### Listed records ###
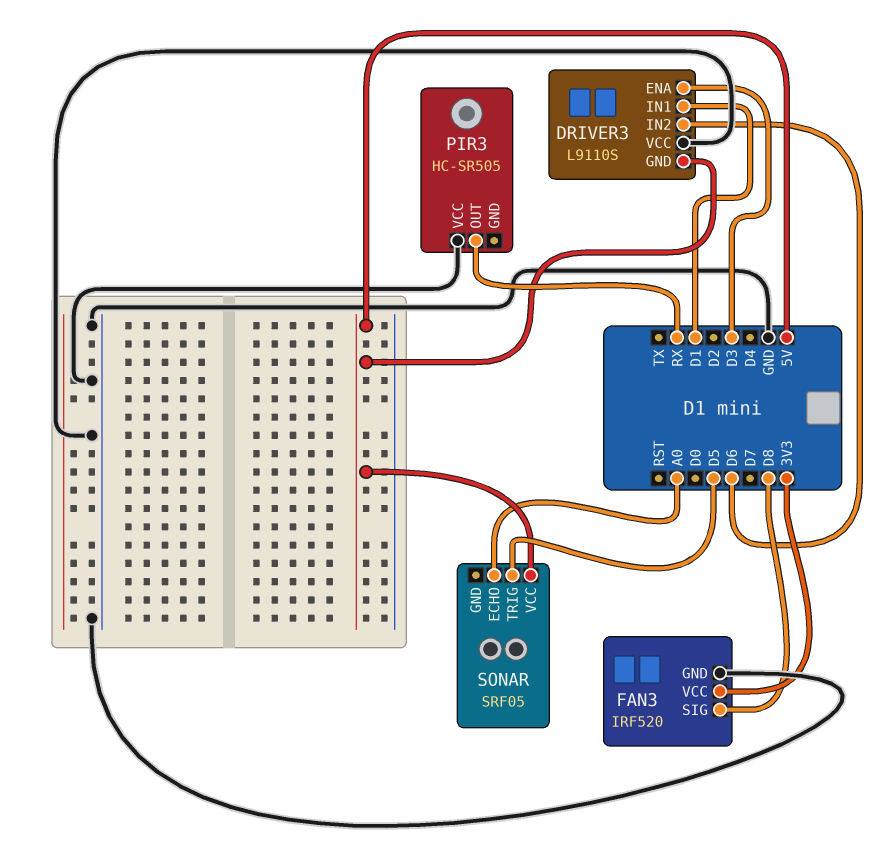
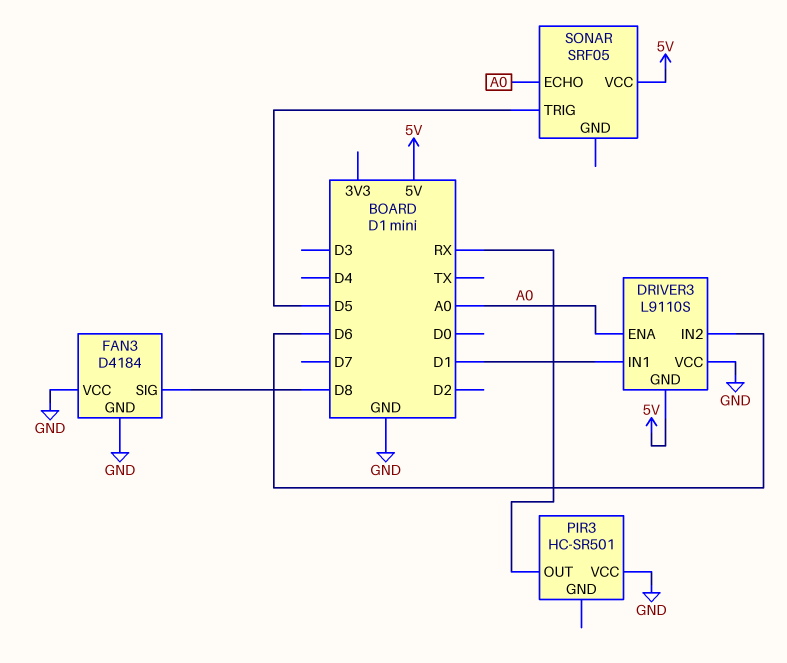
DRIVER3 pin ENA: D3 -> A0
FAN3: IRF520 -> D4184
FAN3 pin VCC: 3V3 -> GND
PIR3: HC-SR505 -> HC-SR501

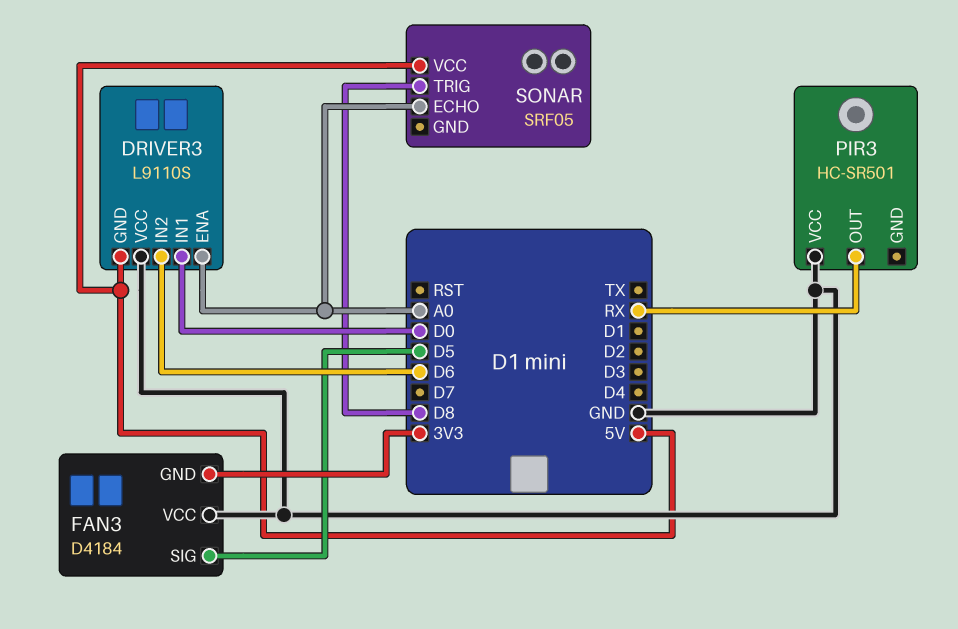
DRIVER3 pin IN1: D1 -> D0
FAN3 pin GND: GND -> 3V3
FAN3 pin SIG: D8 -> D5
SONAR pin TRIG: D5 -> D8

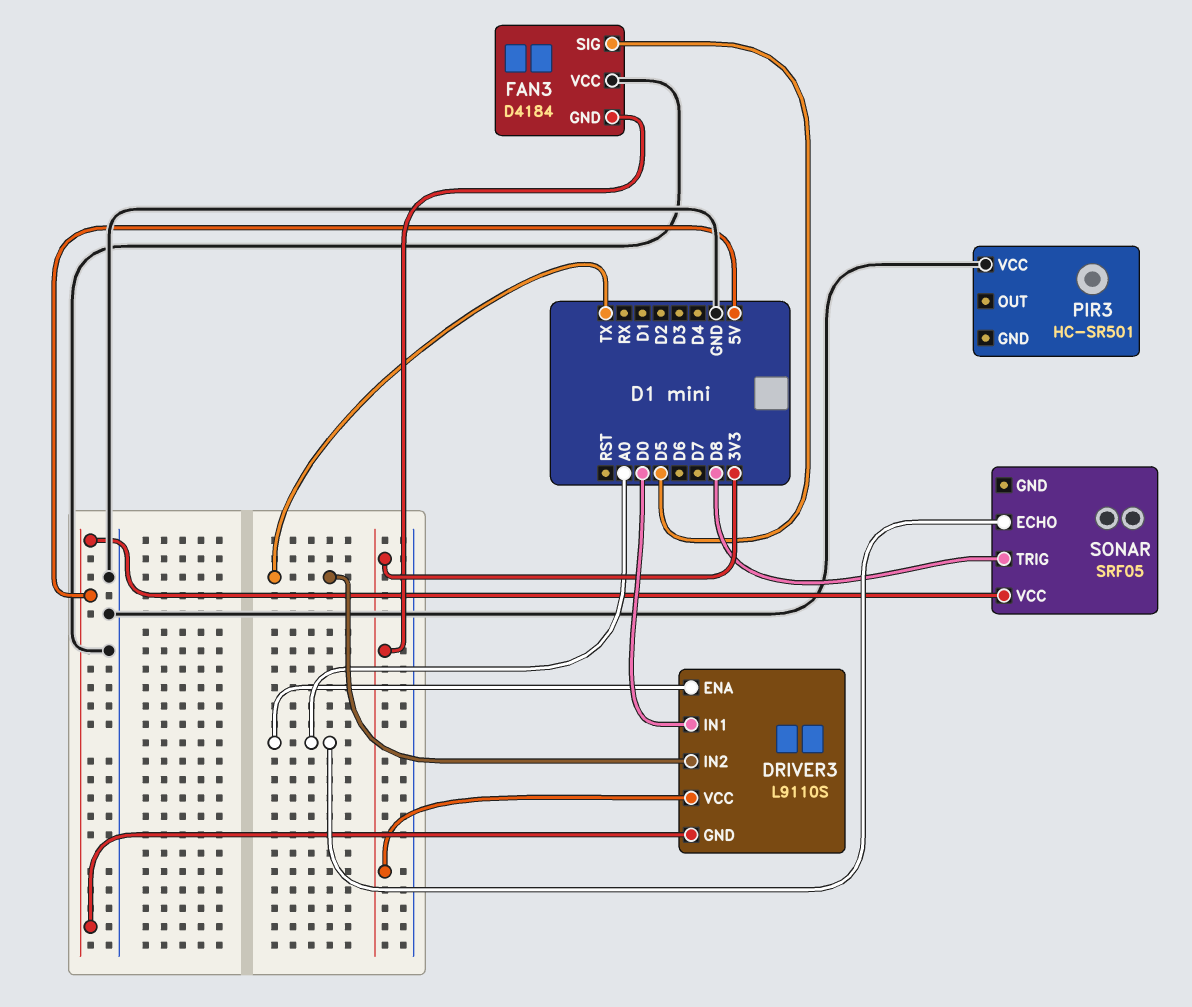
DRIVER3 pin IN2: D6 -> TX
DRIVER3 pin VCC: GND -> 3V3
PIR3 pin OUT: RX -> none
###
Action item
From the first line to the last, set down the data exactly, without the pictures.

Expected answer
DRIVER3 pin ENA: D3 -> A0
FAN3: IRF520 -> D4184
FAN3 pin VCC: 3V3 -> GND
PIR3: HC-SR505 -> HC-SR501

DRIVER3 pin IN1: D1 -> D0
FAN3 pin GND: GND -> 3V3
FAN3 pin SIG: D8 -> D5
SONAR pin TRIG: D5 -> D8

DRIVER3 pin IN2: D6 -> TX
DRIVER3 pin VCC: GND -> 3V3
PIR3 pin OUT: RX -> none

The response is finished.